━━━ Data provided
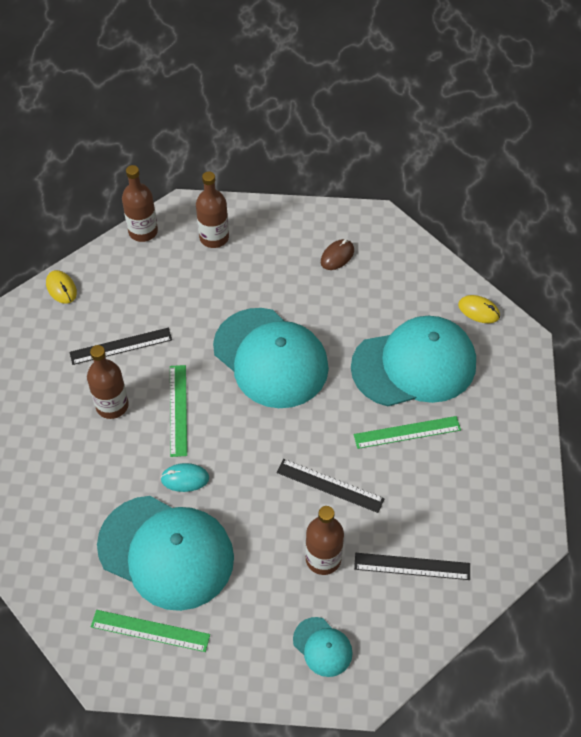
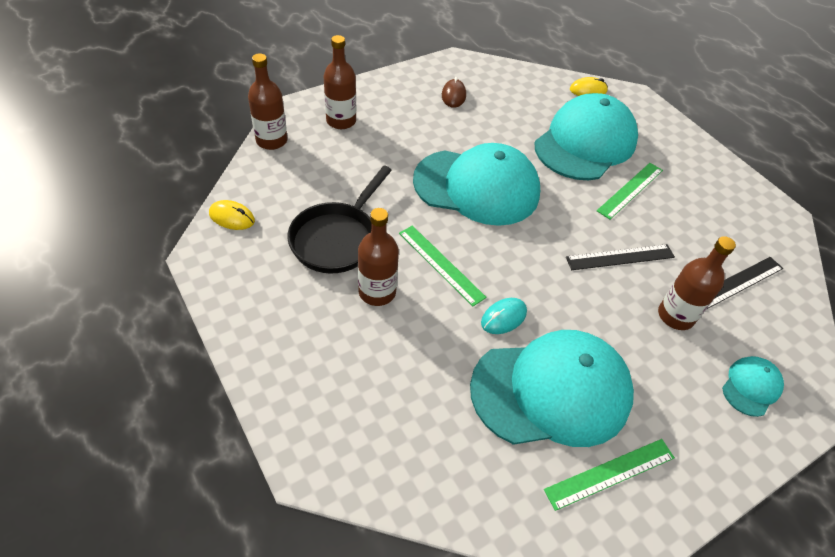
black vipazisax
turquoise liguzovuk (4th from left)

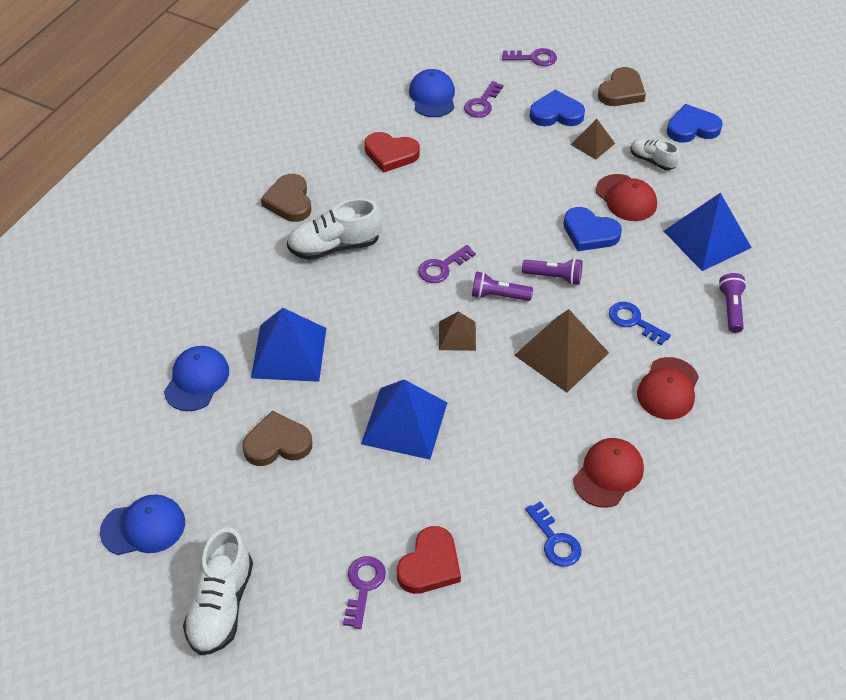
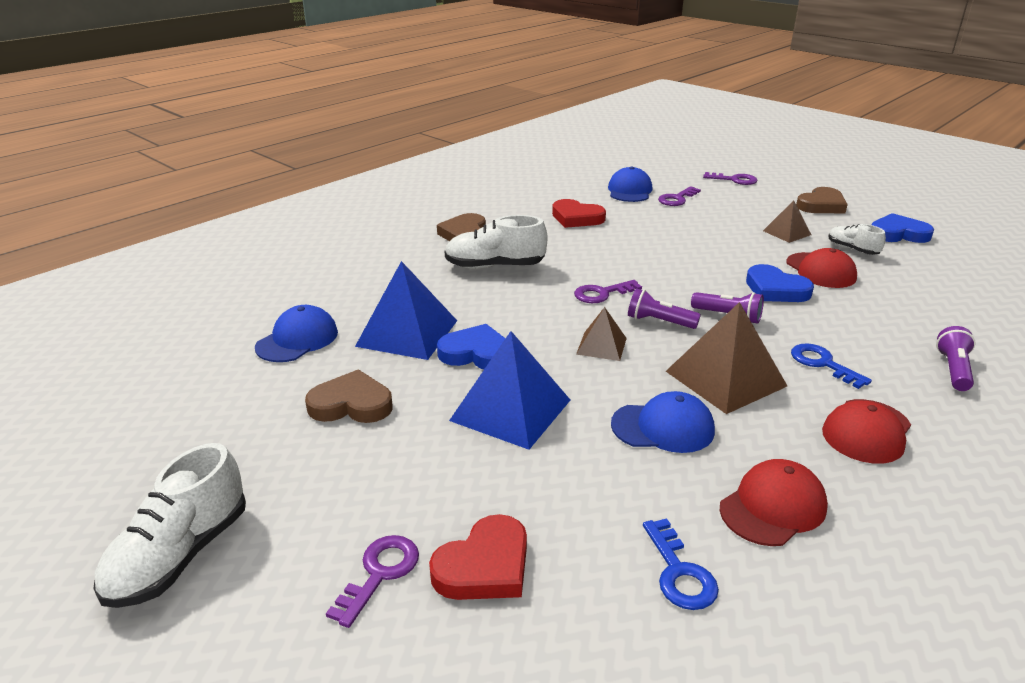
blue maligek (1st from left)
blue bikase (3rd from left in the first image)
blue liguzovuk (3rd from left)

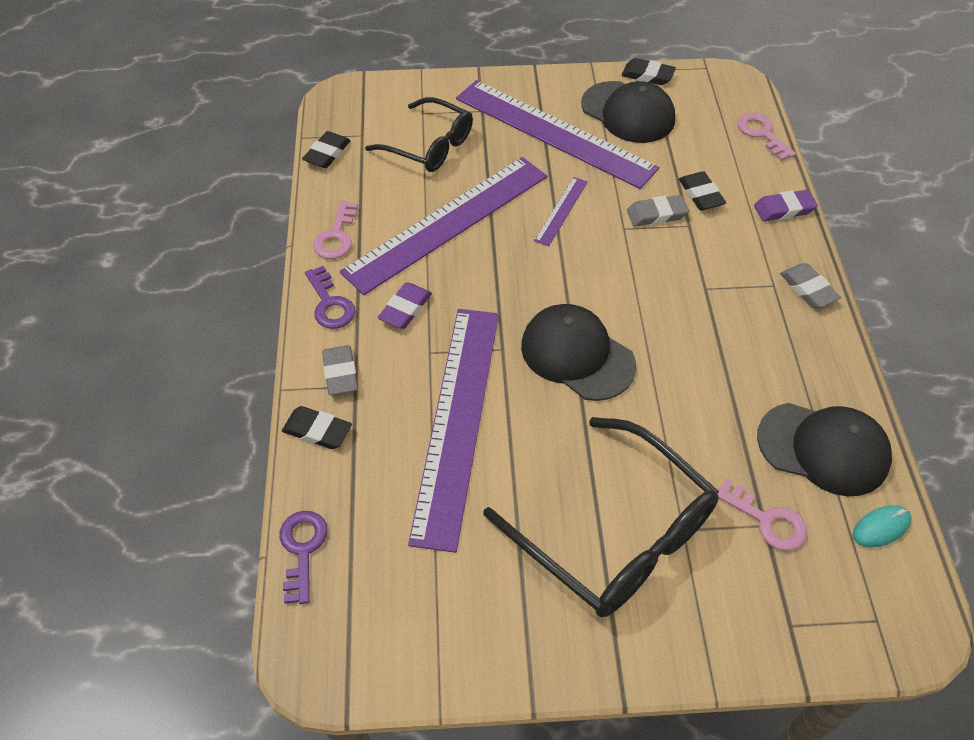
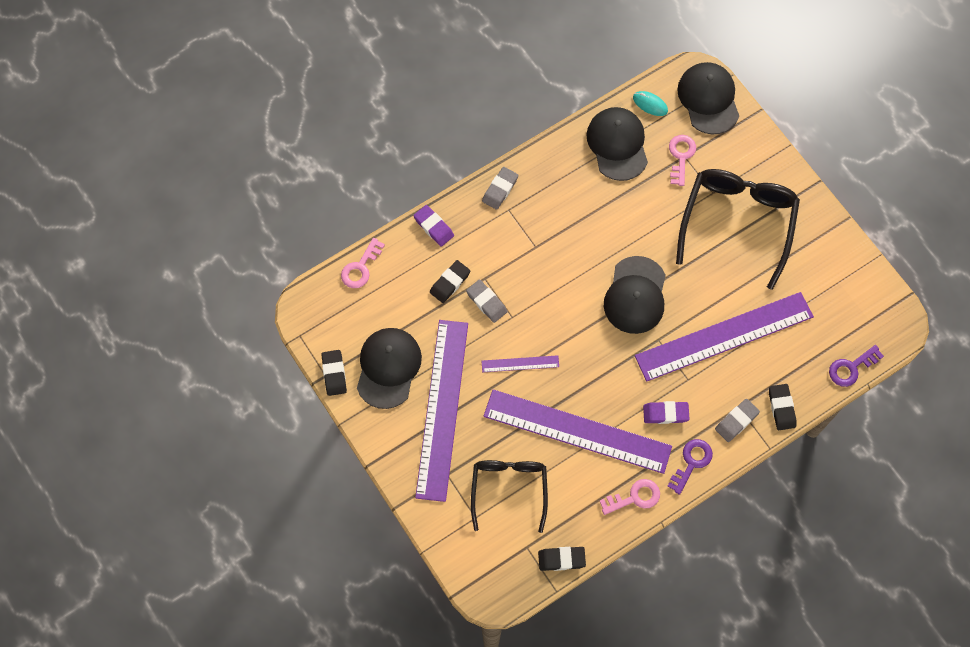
black liguzovuk (4th from left)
━━━━━━
Your task: Retype each of the entries above exactly as it appears, with no pictures.

Response:
black vipazisax
turquoise liguzovuk (4th from left)

blue maligek (1st from left)
blue bikase (3rd from left in the first image)
blue liguzovuk (3rd from left)

black liguzovuk (4th from left)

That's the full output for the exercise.